Task details
What you return must be exactly the lines running from the one with "purple semicircle: (54, 86)" to the end of the data below, inclusive, and nothing more.

Supplied records
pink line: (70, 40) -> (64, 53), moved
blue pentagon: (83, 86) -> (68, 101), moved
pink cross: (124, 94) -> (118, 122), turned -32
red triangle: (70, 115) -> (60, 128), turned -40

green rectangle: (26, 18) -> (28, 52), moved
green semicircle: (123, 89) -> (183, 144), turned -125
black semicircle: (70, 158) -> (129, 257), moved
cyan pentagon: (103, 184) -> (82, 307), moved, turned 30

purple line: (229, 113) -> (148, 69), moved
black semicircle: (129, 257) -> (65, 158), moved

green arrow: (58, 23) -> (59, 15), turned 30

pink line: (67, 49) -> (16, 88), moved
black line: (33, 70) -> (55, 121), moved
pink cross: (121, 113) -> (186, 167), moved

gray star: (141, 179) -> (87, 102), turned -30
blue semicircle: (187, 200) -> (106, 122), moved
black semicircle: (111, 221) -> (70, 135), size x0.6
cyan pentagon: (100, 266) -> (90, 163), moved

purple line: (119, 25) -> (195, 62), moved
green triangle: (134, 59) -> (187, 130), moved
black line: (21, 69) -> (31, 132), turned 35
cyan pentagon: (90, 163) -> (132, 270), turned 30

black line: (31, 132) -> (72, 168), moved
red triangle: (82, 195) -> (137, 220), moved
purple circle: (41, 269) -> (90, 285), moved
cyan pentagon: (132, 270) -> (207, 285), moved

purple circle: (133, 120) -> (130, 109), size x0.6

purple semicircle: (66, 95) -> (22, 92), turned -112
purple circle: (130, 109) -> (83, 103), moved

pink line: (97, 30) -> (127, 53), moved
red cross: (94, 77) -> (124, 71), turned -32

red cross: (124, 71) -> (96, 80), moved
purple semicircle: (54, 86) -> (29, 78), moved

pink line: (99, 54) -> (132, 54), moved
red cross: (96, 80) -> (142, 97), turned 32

Written response
purple semicircle: (54, 86) -> (29, 78), moved

pink line: (99, 54) -> (132, 54), moved
red cross: (96, 80) -> (142, 97), turned 32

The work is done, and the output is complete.